[Information — start]
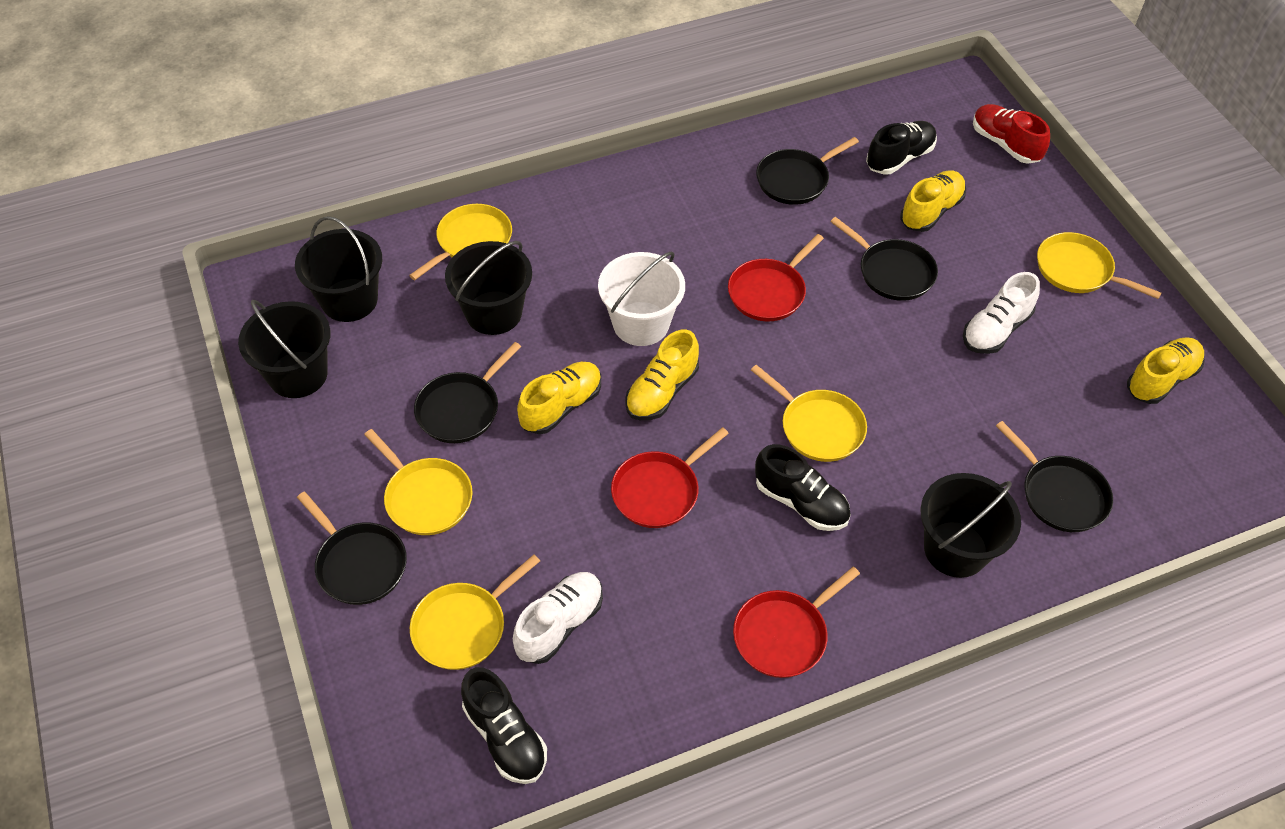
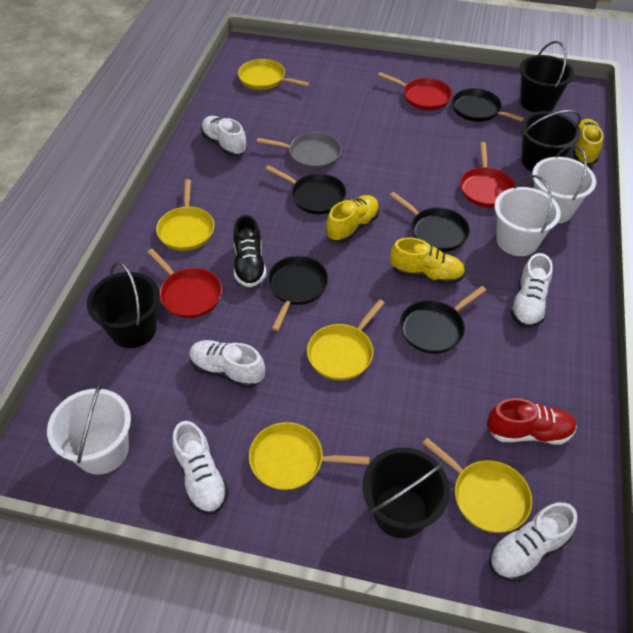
black shoe: 3 -> 1
grey pan: 0 -> 1
white bucket: 1 -> 3
white shoe: 2 -> 5
yellow shoe: 4 -> 3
[Information — finish]
[Problem to solve] Copy every line of the data that carries the word "shoe".

[Task output]
black shoe: 3 -> 1
white shoe: 2 -> 5
yellow shoe: 4 -> 3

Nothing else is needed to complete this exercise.